§ **Directions for this task**: Only the lines below between the ones containing "tan 1x4 brick" and "cyan 1x1 cone [214,180,259,250] -> none", inclusive, are to be reproduced, each exactly as it stands.

====== Raw data

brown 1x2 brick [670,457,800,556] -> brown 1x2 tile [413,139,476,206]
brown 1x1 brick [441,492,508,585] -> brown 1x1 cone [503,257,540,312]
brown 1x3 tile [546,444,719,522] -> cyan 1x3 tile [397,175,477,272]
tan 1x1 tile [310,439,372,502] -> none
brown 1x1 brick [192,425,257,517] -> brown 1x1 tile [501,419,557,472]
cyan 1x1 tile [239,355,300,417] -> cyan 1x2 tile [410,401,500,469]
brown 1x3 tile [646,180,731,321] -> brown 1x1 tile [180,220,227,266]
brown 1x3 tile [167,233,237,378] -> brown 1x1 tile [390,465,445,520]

============
====== Raw data

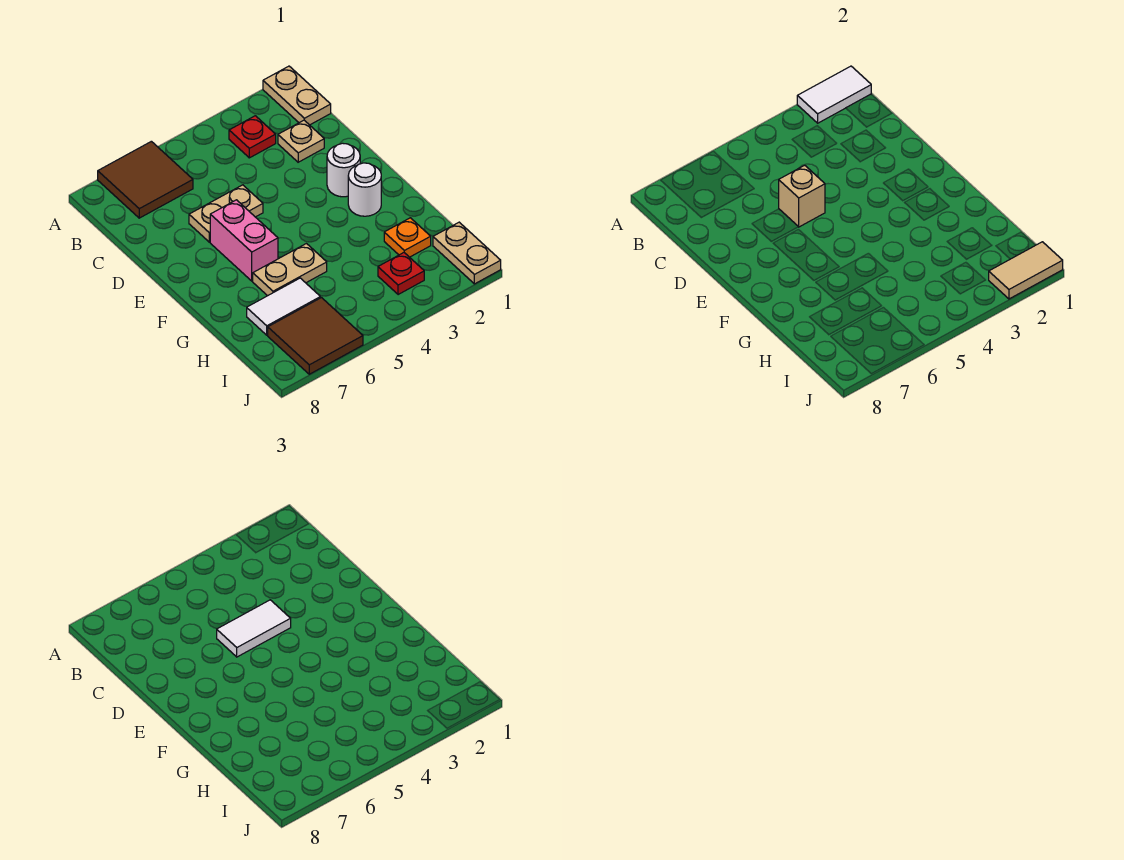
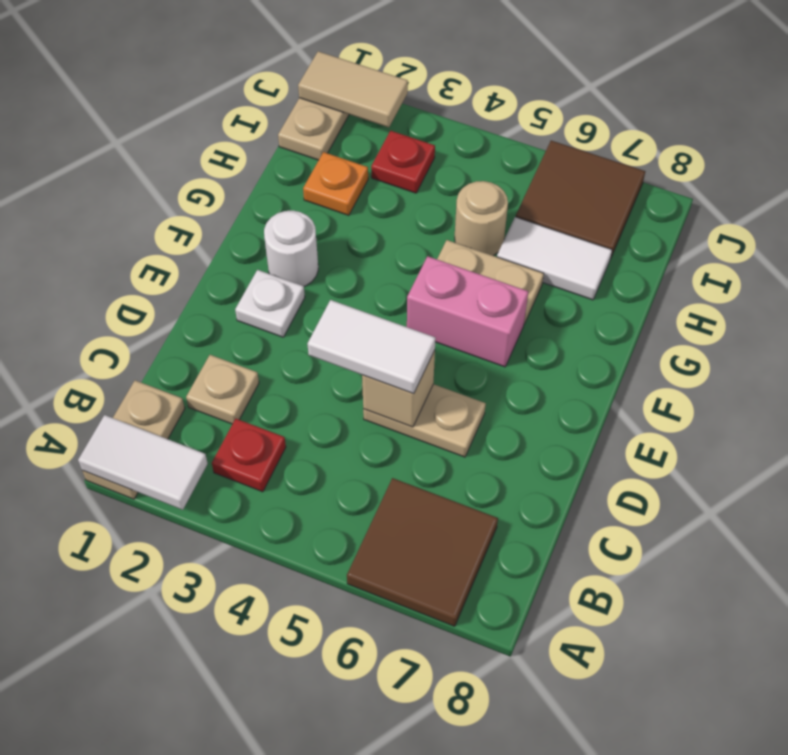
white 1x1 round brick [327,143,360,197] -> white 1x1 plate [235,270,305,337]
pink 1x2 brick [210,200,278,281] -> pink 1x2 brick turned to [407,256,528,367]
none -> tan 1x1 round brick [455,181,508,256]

============
====== Raw data

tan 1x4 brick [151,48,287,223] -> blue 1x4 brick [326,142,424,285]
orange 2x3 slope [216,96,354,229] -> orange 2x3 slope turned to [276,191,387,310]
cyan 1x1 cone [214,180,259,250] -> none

============

§ **Response area**:
tan 1x4 brick [151,48,287,223] -> blue 1x4 brick [326,142,424,285]
orange 2x3 slope [216,96,354,229] -> orange 2x3 slope turned to [276,191,387,310]
cyan 1x1 cone [214,180,259,250] -> none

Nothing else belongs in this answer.